*What you should do:* Filter these entries down to lines holding "TEMP".

*Data provided:*
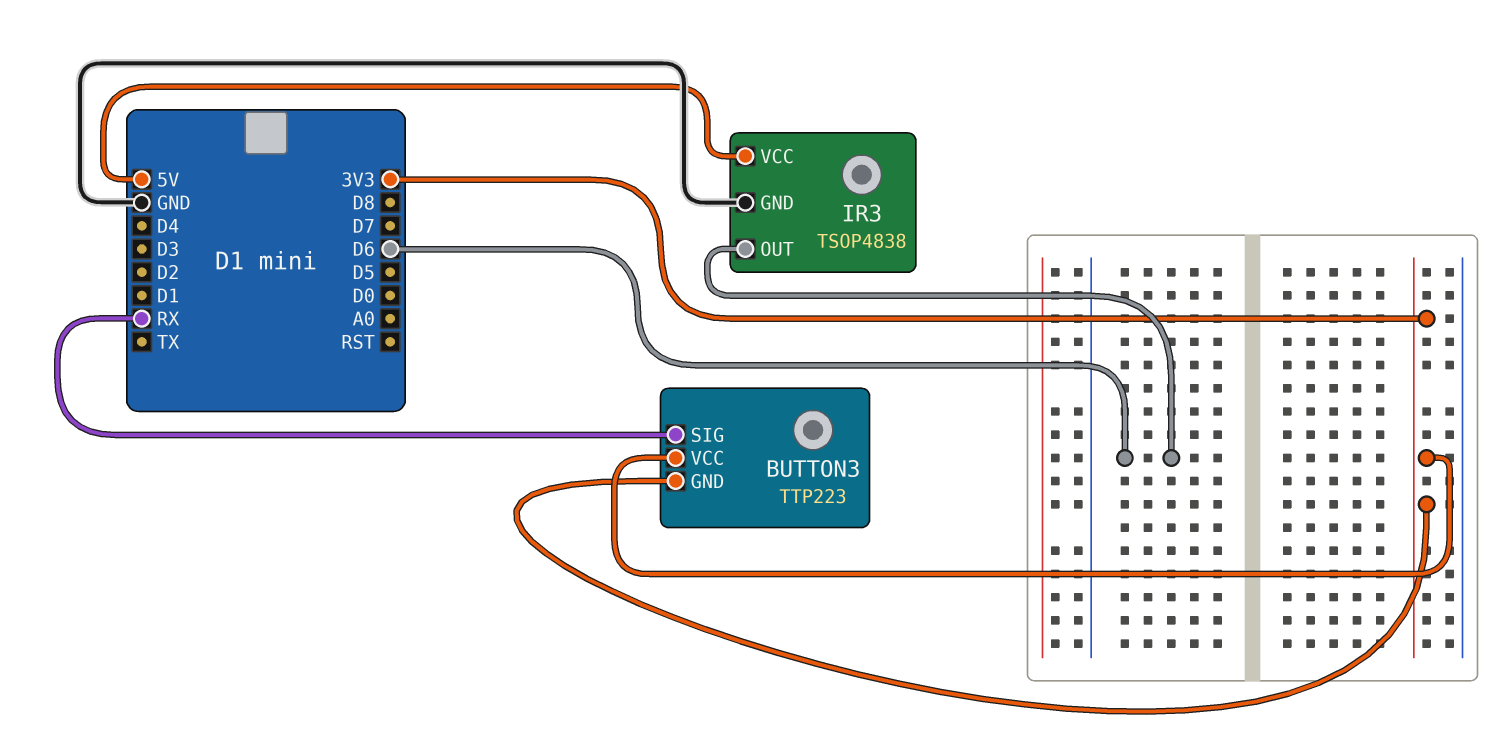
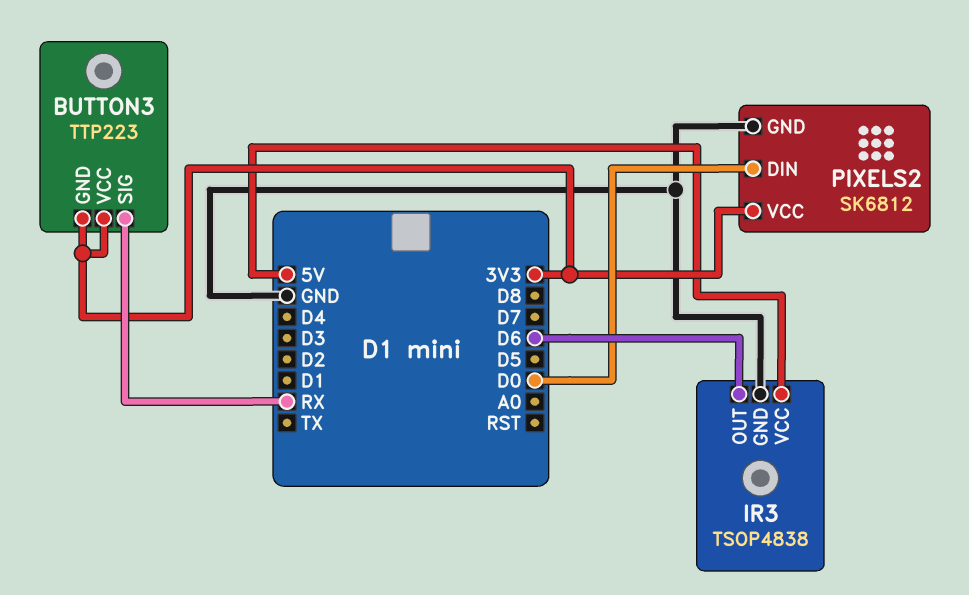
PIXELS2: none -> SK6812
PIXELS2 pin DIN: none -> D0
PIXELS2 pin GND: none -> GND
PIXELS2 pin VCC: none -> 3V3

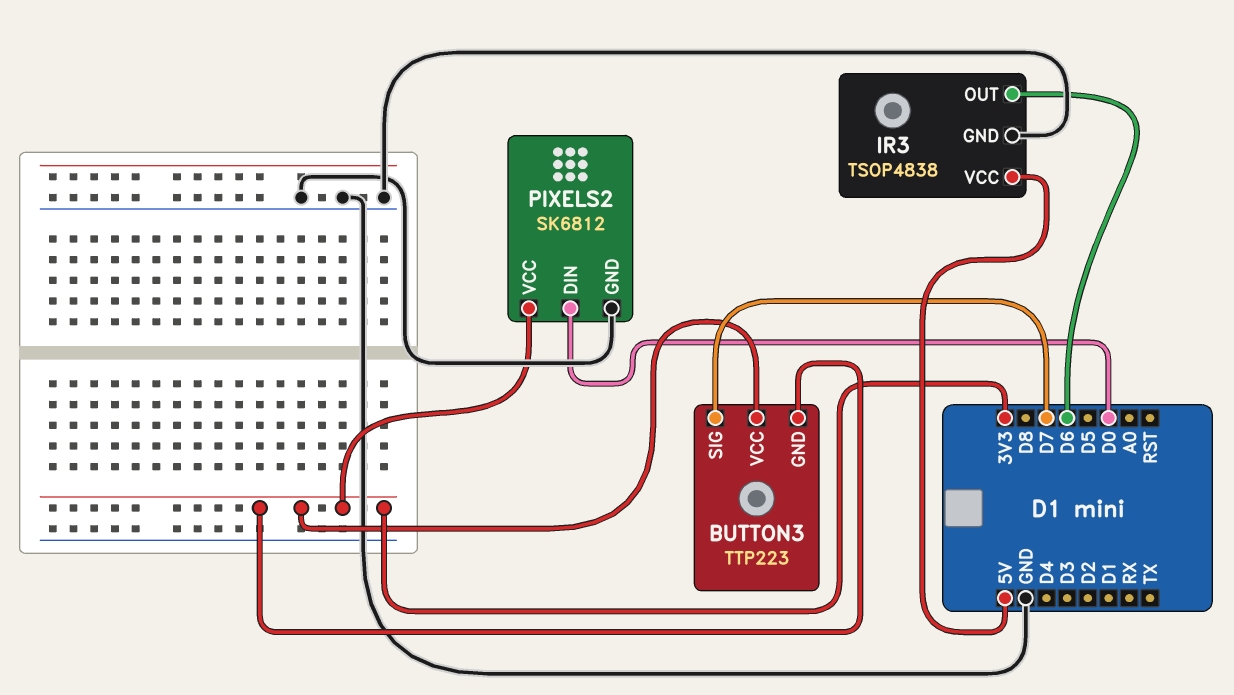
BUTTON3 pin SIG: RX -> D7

* * *

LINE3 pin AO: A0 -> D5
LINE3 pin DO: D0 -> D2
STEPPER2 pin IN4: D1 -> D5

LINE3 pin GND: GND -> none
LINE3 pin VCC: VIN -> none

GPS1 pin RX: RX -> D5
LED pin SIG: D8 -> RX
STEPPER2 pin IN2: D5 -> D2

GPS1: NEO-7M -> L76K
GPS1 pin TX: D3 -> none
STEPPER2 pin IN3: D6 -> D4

==

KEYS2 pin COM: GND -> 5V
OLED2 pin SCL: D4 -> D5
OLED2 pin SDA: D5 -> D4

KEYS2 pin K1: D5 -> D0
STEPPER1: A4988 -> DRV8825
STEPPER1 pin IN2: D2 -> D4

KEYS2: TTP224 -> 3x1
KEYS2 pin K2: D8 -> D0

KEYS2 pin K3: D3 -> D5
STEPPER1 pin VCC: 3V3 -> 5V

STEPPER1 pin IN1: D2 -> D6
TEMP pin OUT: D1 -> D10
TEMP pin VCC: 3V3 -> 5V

*Task solution:*
TEMP pin OUT: D1 -> D10
TEMP pin VCC: 3V3 -> 5V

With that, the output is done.